## Your task
Within the records below, find each line that holds the string "degrees", then copy it.

## Material for the task
-- Opening Marker --
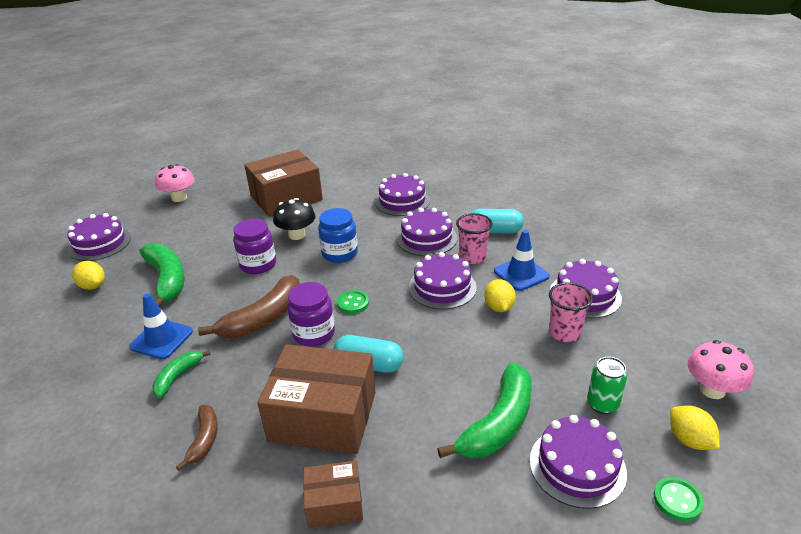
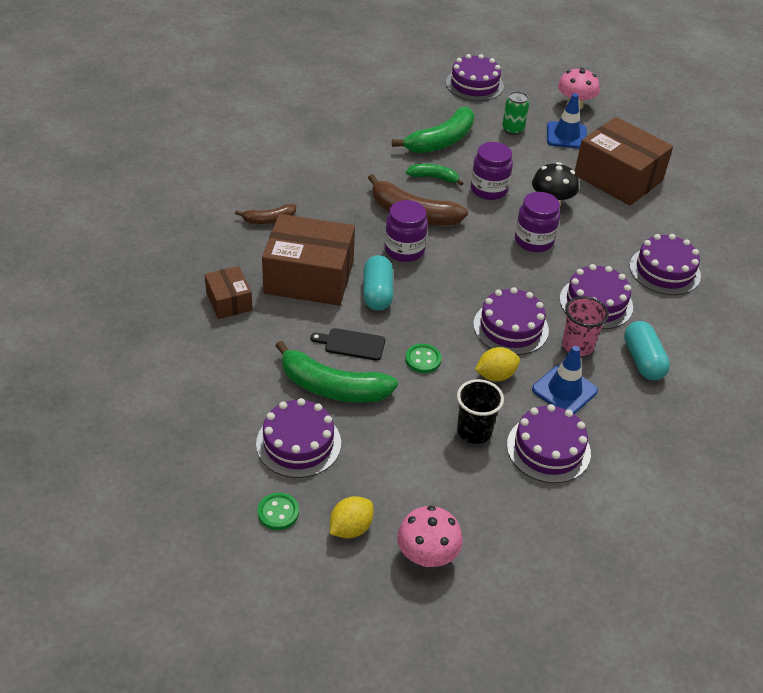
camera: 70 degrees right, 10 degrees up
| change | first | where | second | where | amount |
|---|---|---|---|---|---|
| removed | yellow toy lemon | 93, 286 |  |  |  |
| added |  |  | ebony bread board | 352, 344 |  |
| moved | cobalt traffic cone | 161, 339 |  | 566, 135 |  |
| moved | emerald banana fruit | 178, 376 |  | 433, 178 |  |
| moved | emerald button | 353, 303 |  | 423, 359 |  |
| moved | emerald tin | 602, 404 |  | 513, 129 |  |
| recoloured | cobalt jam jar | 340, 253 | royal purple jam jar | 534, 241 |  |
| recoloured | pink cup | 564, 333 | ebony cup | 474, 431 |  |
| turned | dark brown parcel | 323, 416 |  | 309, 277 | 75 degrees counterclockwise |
-- Closing Marker --
## Result for this task
camera: 70 degrees right, 10 degrees up
| turned | dark brown parcel | 323, 416 |  | 309, 277 | 75 degrees counterclockwise |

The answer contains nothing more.